◆ YOUR GOAL ◆
Look for the line containing "camera: 100 degrees left, 0 degrees up" and the line containing "green trophy [215,334,274,407]" in the entries below. Copy those two and all lines between them exactly, leaving out pictures.

(Saved data entries)
**********

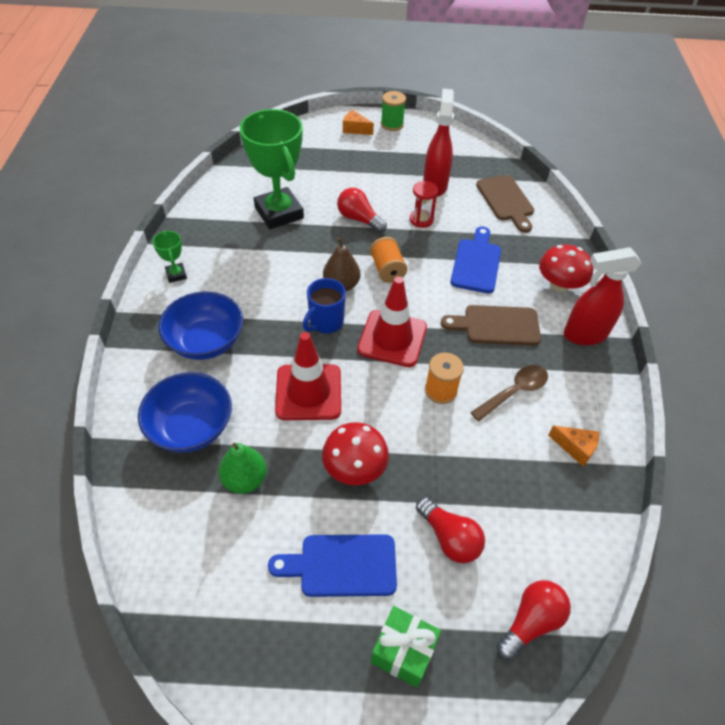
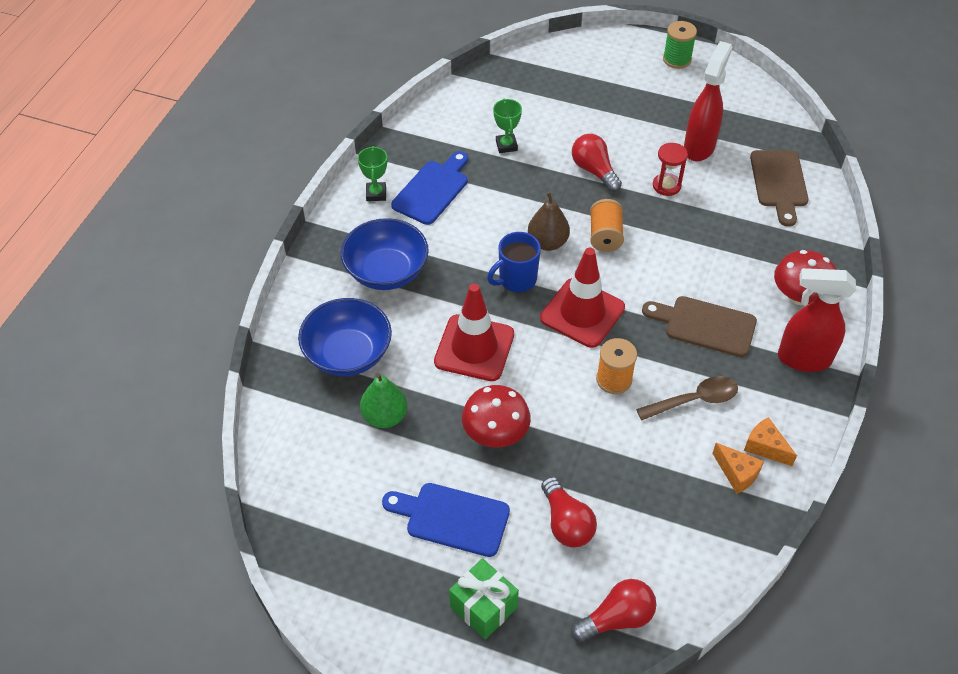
camera: 20 degrees right, 0 degrees up
green trophy [240,109,304,229] -> green trophy [493,99,522,153], size x0.44
orange cheese [343,110,374,135] -> orange cheese moved to [744,417,797,466]
blue cutting board [450,227,501,294] -> blue cutting board moved to [391,151,468,225]

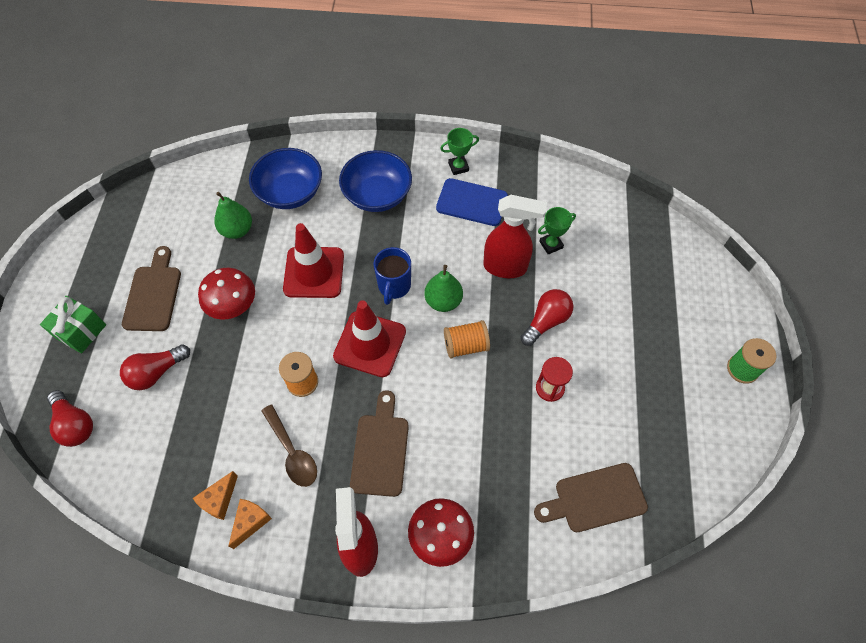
camera: 75 degrees right, 10 degrees up
blue cutting board [382,483,510,557] -> brown cutting board [122,246,181,331]
blue mug [487,232,541,292] -> blue mug turned 120 degrees counterclockwise [374,247,411,305]
brown pear [528,192,570,251] -> green pear [424,265,463,312]
red spray bottle [684,41,732,161] -> red spray bottle moved to [483,195,547,278]

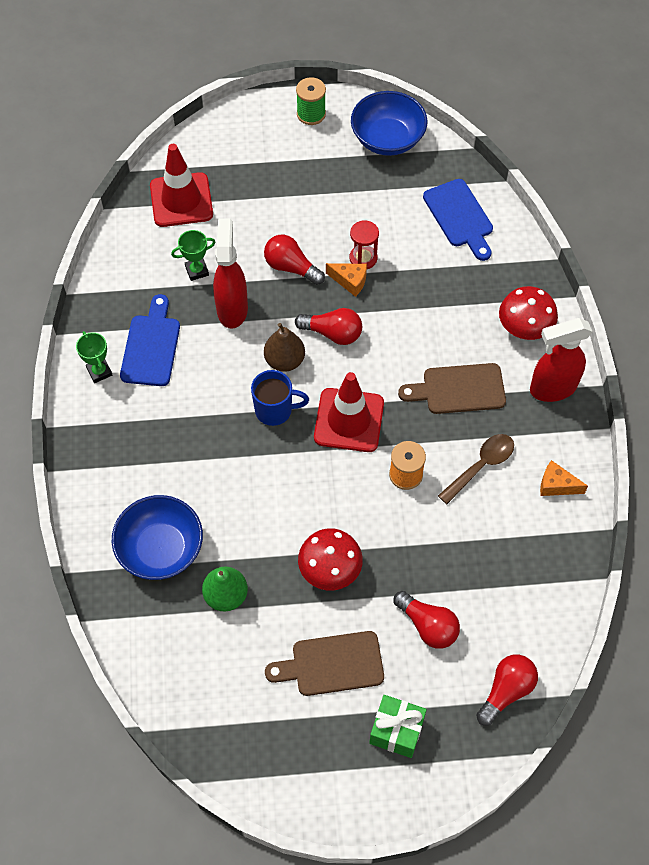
camera: 100 degrees left, 0 degrees up
orange cheese [193,471,238,520] -> orange cheese moved to [326,263,367,297]
red traffic cone [283,223,344,298] -> red traffic cone moved to [150,144,213,227]
blue bowl [339,150,412,212] -> blue bowl moved to [351,91,428,156]
green pear [424,265,463,312] -> brown pear [264,323,305,372]
orange spool [444,320,490,359] -> red light bulb [295,308,362,345]
brown cutting board [534,463,648,532] -> blue cutting board [423,179,493,261]
green trophy [538,207,576,254] -> green trophy turned 75 degrees counterclockwise [171,230,216,281]

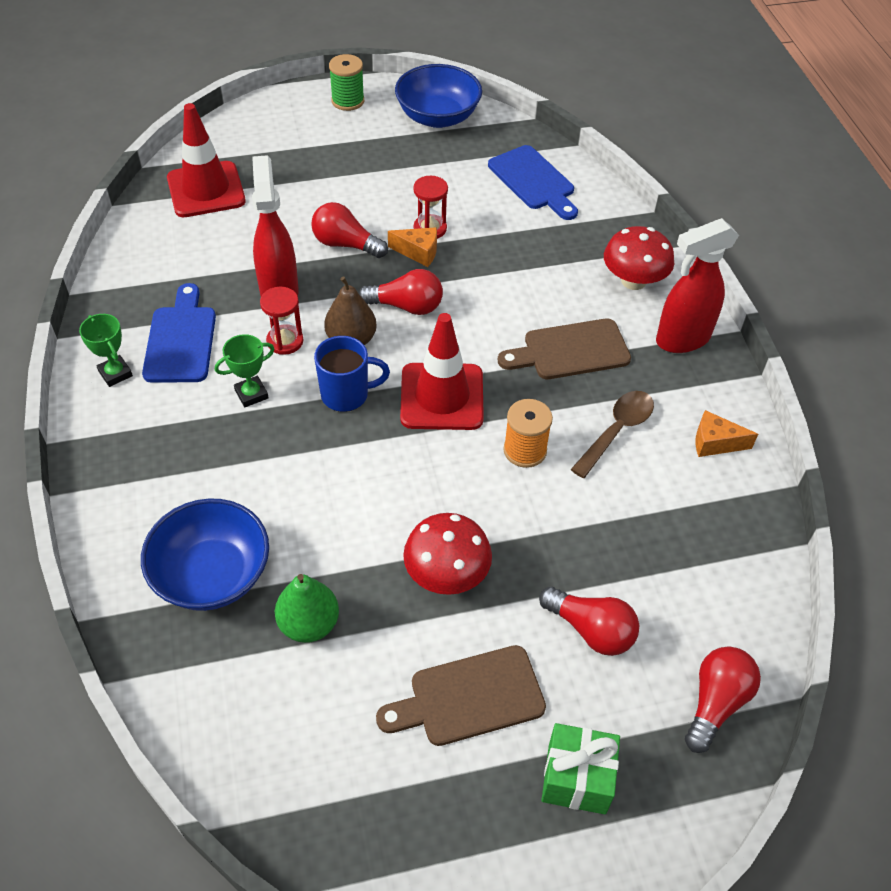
camera: 10 degrees left, 10 degrees down
green trophy [171,230,216,281] -> green trophy moved to [215,334,274,407]
none -> red hourglass [260,287,303,355]

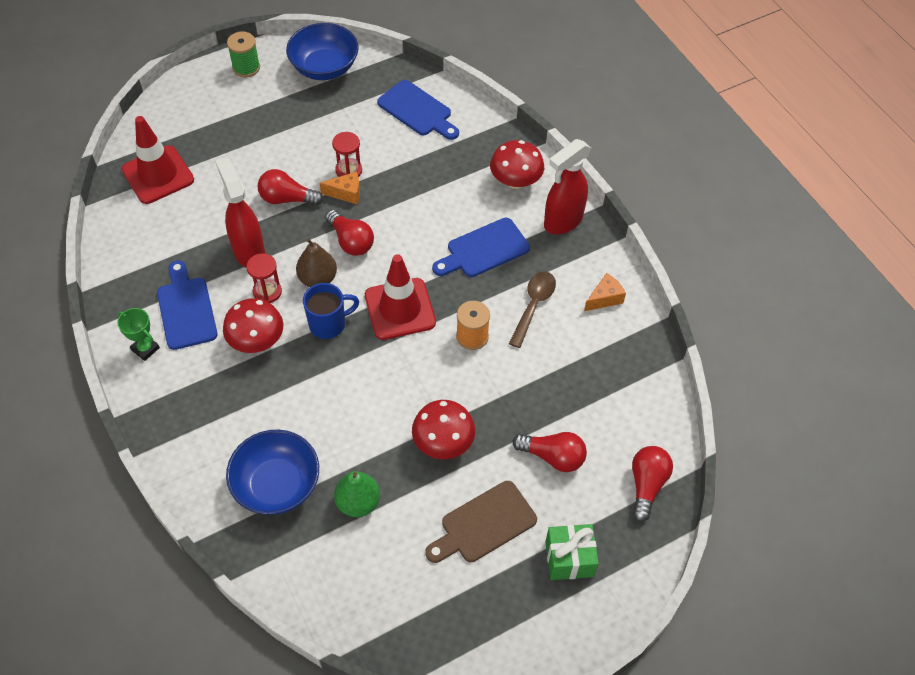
camera: 15 degrees left, 5 degrees up
green trophy [215,334,274,407] -> red mushroom [223,298,283,353]
red light bulb [358,269,443,315] -> red light bulb turned 60 degrees clockwise [325,210,374,256]
brown cutting board [498,318,631,379] -> blue cutting board [432,218,530,277]
orange cheese [695,410,758,457] -> orange cheese turned 150 degrees clockwise [584,273,626,311]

**********

◆ EXERCISE RESULT ◆
camera: 100 degrees left, 0 degrees up
orange cheese [193,471,238,520] -> orange cheese moved to [326,263,367,297]
red traffic cone [283,223,344,298] -> red traffic cone moved to [150,144,213,227]
blue bowl [339,150,412,212] -> blue bowl moved to [351,91,428,156]
green pear [424,265,463,312] -> brown pear [264,323,305,372]
orange spool [444,320,490,359] -> red light bulb [295,308,362,345]
brown cutting board [534,463,648,532] -> blue cutting board [423,179,493,261]
green trophy [538,207,576,254] -> green trophy turned 75 degrees counterclockwise [171,230,216,281]

camera: 10 degrees left, 10 degrees down
green trophy [171,230,216,281] -> green trophy moved to [215,334,274,407]
none -> red hourglass [260,287,303,355]

camera: 15 degrees left, 5 degrees up
green trophy [215,334,274,407] -> red mushroom [223,298,283,353]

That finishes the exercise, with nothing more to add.